Recorded data:
↓

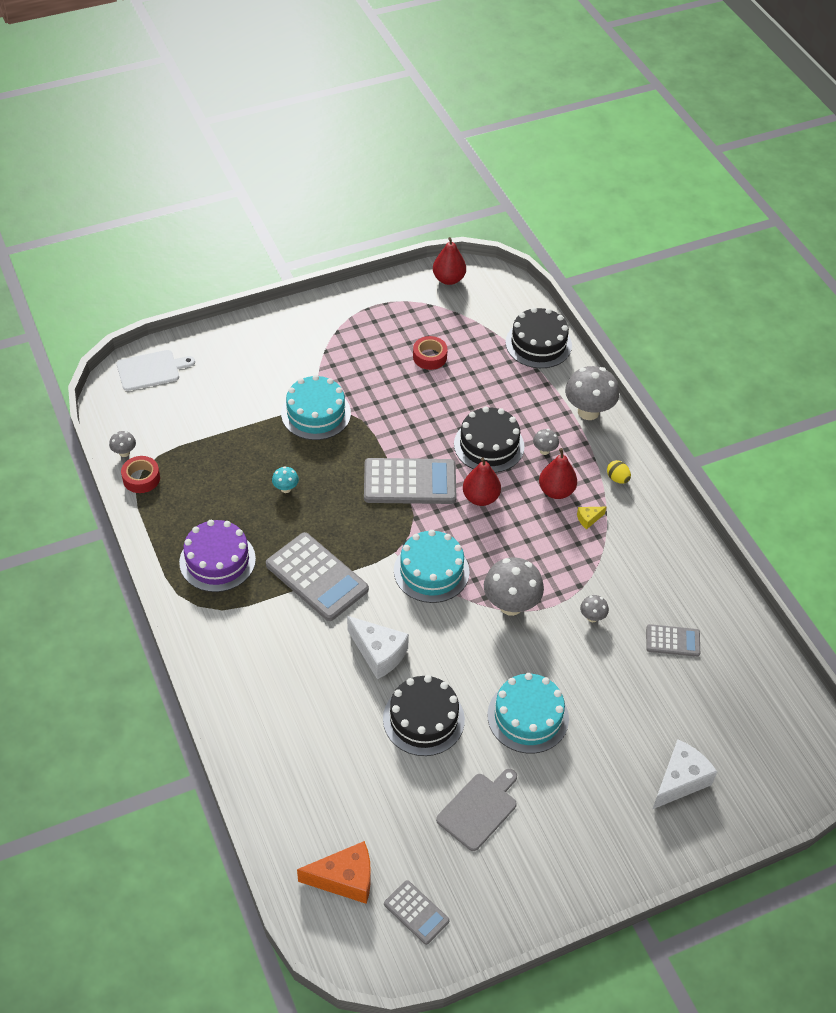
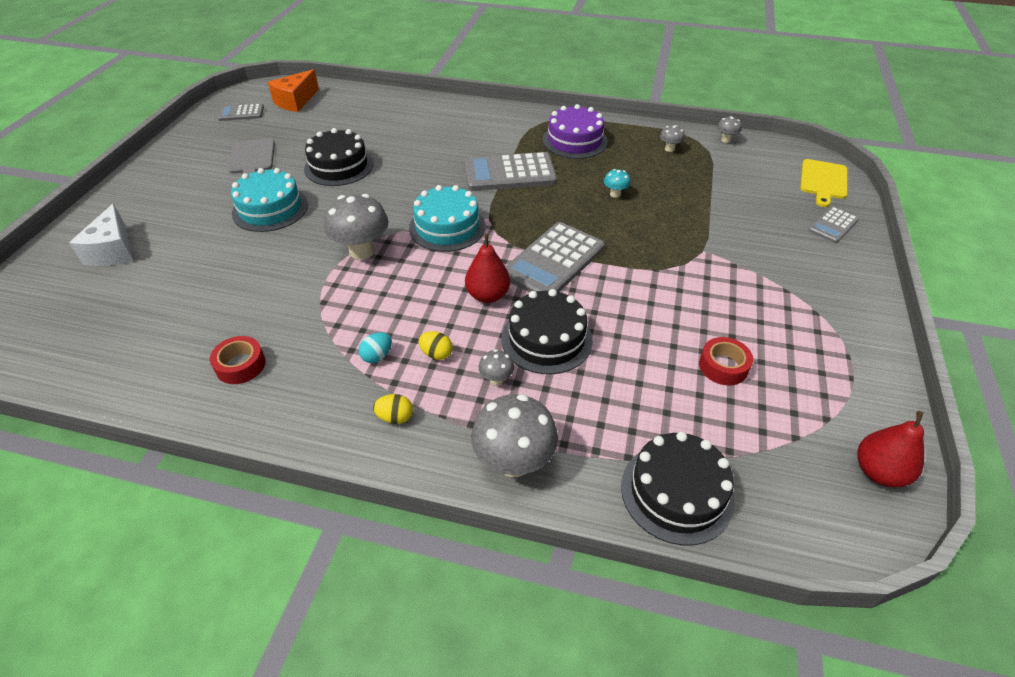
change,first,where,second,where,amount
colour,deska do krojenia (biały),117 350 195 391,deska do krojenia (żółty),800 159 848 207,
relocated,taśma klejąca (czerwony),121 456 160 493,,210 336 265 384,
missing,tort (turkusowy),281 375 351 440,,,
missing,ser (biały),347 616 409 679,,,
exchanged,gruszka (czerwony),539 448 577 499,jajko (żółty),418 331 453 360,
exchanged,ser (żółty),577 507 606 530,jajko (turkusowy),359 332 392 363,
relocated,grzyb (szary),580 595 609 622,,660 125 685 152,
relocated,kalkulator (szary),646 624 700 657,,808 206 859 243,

↑

The records need to be restated word for word, minus any images.

change,first,where,second,where,amount
colour,deska do krojenia (biały),117 350 195 391,deska do krojenia (żółty),800 159 848 207,
relocated,taśma klejąca (czerwony),121 456 160 493,,210 336 265 384,
missing,tort (turkusowy),281 375 351 440,,,
missing,ser (biały),347 616 409 679,,,
exchanged,gruszka (czerwony),539 448 577 499,jajko (żółty),418 331 453 360,
exchanged,ser (żółty),577 507 606 530,jajko (turkusowy),359 332 392 363,
relocated,grzyb (szary),580 595 609 622,,660 125 685 152,
relocated,kalkulator (szary),646 624 700 657,,808 206 859 243,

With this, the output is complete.